*Description of the task*
Below is some data. Retype exactly the lines starting at the one with "(319, 198) = (356, 308): purple" and ending at the one with "(587, 425) = (789, 214): white".

*Data listing*
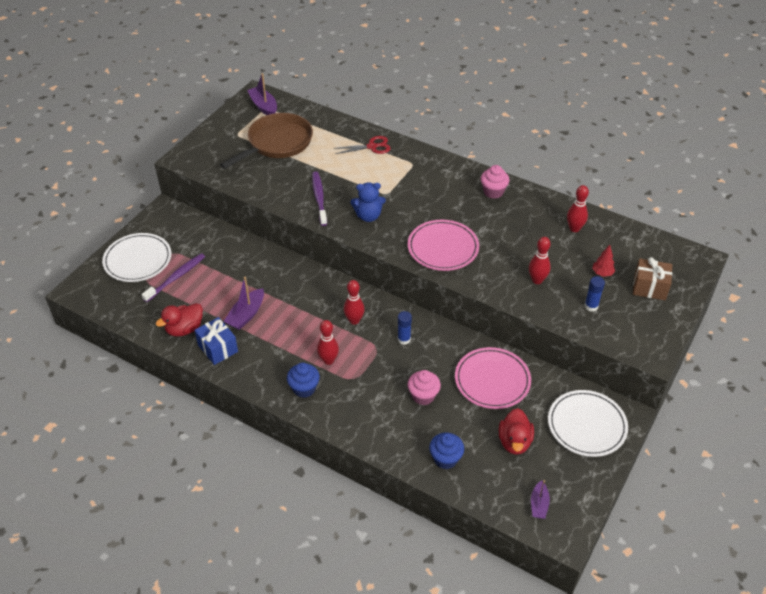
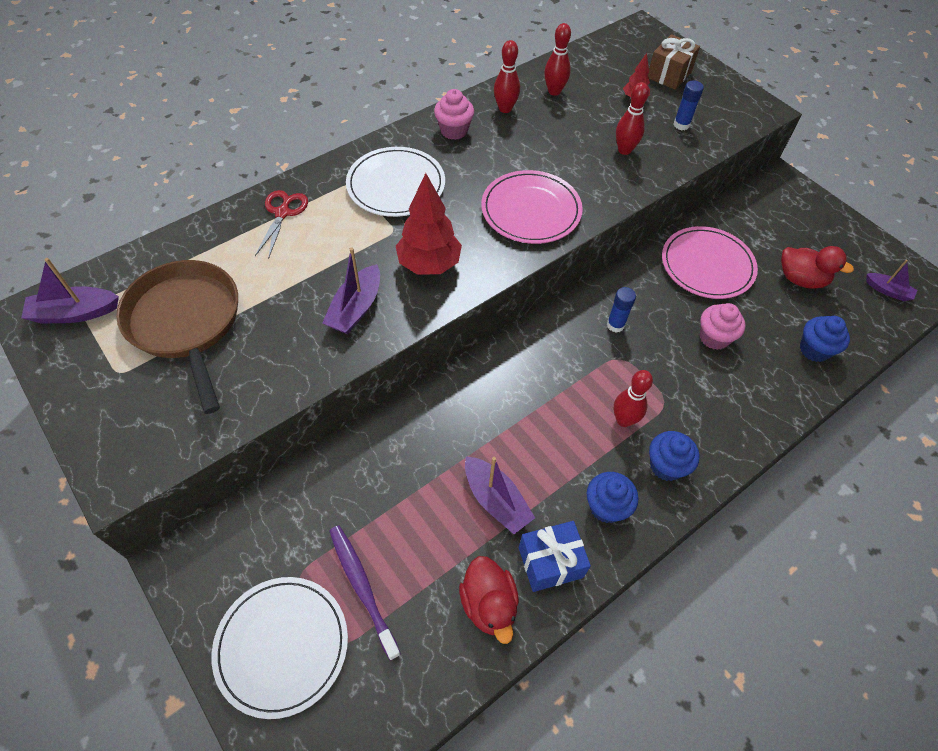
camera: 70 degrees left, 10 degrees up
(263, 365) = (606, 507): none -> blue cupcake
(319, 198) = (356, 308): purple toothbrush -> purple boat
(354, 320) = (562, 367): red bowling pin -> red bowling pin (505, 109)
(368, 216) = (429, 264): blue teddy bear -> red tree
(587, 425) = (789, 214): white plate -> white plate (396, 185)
...
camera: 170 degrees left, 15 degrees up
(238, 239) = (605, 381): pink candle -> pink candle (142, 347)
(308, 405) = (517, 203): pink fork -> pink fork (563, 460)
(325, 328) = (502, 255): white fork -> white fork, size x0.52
---
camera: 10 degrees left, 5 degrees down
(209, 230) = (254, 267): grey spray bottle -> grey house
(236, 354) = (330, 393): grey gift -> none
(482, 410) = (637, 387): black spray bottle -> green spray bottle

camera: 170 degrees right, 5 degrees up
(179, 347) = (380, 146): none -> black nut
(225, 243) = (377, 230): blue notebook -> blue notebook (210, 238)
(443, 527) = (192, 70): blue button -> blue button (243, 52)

*Final answer*
(319, 198) = (356, 308): purple toothbrush -> purple boat
(354, 320) = (562, 367): red bowling pin -> red bowling pin (505, 109)
(368, 216) = (429, 264): blue teddy bear -> red tree
(587, 425) = (789, 214): white plate -> white plate (396, 185)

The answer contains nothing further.